What you have to do: Please print the entries below exactly, from the line with "first_place: [85, 287, 218, 357]" through the line with "second_place: [489, 140, 555, 225]", including both of those lines and leaving out all others.

Stored dataset items:
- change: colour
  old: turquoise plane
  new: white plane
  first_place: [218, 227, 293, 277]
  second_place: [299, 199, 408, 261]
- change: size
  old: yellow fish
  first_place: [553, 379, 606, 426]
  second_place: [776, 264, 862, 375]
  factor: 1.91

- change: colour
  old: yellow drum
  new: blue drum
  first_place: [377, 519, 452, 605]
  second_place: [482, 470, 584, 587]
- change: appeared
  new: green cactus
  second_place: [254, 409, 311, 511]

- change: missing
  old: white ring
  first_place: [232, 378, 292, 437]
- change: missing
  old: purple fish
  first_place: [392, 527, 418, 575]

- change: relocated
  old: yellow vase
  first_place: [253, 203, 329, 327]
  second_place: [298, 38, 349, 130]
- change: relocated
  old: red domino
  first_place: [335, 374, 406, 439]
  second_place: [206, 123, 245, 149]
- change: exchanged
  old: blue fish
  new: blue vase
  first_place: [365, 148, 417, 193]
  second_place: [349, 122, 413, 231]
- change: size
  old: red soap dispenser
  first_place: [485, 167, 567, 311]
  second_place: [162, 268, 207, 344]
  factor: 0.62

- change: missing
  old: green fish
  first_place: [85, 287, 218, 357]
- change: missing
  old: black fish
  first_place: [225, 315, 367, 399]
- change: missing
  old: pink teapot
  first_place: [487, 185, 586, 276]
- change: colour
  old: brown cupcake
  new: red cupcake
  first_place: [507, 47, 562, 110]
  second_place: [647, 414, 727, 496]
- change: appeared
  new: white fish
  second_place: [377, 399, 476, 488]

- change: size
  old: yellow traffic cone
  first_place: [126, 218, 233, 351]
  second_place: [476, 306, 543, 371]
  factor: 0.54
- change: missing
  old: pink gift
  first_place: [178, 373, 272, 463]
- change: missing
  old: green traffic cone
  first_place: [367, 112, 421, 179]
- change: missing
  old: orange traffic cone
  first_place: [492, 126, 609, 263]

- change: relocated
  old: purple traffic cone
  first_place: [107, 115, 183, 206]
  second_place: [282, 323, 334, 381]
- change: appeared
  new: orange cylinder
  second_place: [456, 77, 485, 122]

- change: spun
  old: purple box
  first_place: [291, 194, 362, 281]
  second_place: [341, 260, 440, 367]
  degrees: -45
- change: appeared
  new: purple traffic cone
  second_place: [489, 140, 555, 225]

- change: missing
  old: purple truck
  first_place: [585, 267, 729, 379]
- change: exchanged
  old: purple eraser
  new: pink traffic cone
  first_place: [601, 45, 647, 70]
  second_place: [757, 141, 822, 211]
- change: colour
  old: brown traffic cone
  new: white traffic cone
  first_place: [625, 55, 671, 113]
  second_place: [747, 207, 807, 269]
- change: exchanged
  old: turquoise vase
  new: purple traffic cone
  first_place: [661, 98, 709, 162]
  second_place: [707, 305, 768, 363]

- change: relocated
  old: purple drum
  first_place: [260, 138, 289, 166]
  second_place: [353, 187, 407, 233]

Result for this task:
  first_place: [85, 287, 218, 357]
- change: missing
  old: black fish
  first_place: [225, 315, 367, 399]
- change: missing
  old: pink teapot
  first_place: [487, 185, 586, 276]
- change: colour
  old: brown cupcake
  new: red cupcake
  first_place: [507, 47, 562, 110]
  second_place: [647, 414, 727, 496]
- change: appeared
  new: white fish
  second_place: [377, 399, 476, 488]

- change: size
  old: yellow traffic cone
  first_place: [126, 218, 233, 351]
  second_place: [476, 306, 543, 371]
  factor: 0.54
- change: missing
  old: pink gift
  first_place: [178, 373, 272, 463]
- change: missing
  old: green traffic cone
  first_place: [367, 112, 421, 179]
- change: missing
  old: orange traffic cone
  first_place: [492, 126, 609, 263]

- change: relocated
  old: purple traffic cone
  first_place: [107, 115, 183, 206]
  second_place: [282, 323, 334, 381]
- change: appeared
  new: orange cylinder
  second_place: [456, 77, 485, 122]

- change: spun
  old: purple box
  first_place: [291, 194, 362, 281]
  second_place: [341, 260, 440, 367]
  degrees: -45
- change: appeared
  new: purple traffic cone
  second_place: [489, 140, 555, 225]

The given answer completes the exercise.